Data for this exercise:
^^^^

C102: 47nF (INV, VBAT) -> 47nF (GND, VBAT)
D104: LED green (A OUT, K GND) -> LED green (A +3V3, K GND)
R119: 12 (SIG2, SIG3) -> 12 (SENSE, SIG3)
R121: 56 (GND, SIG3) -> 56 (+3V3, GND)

^^^^

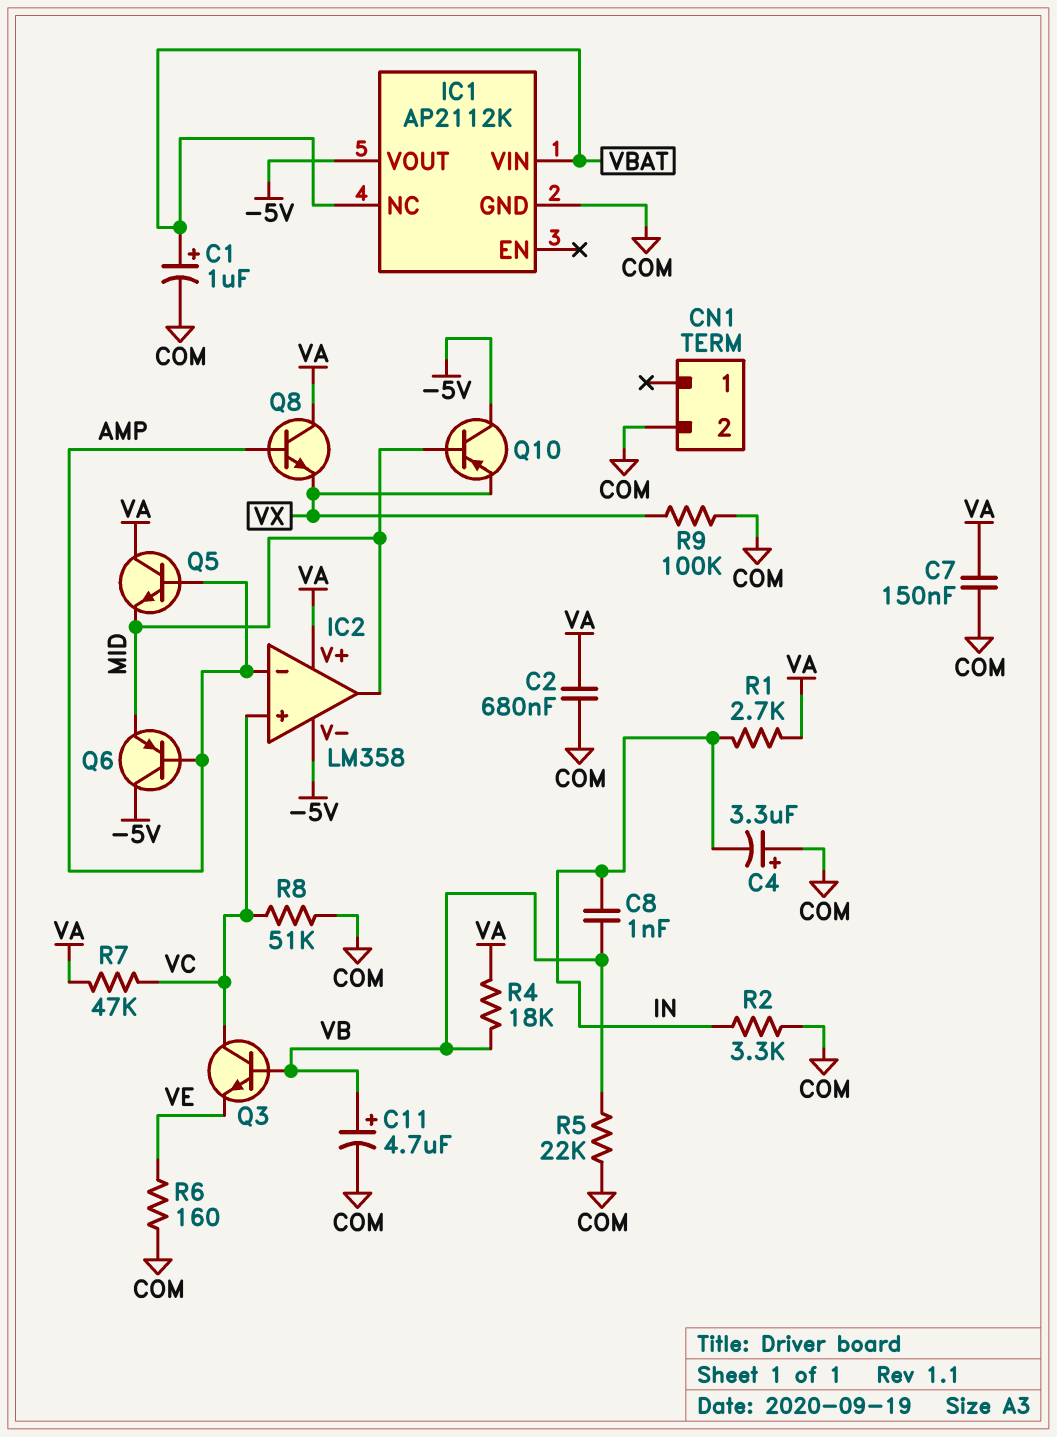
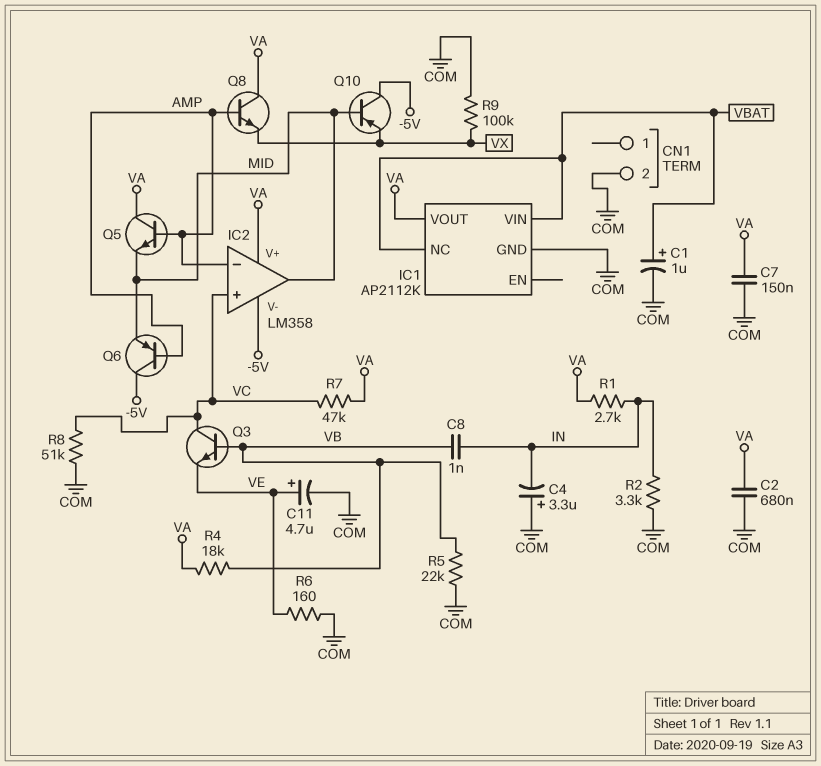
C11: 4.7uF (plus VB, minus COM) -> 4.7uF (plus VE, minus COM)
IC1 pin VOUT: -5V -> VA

^^^^

What the task asks: Reproduce exactly the entries above, limited to the lines from the one with "C11: 4.7uF (plus" through the one with "IC1 pin VOUT: -5V -> VA", both included.

Answer below:
C11: 4.7uF (plus VB, minus COM) -> 4.7uF (plus VE, minus COM)
IC1 pin VOUT: -5V -> VA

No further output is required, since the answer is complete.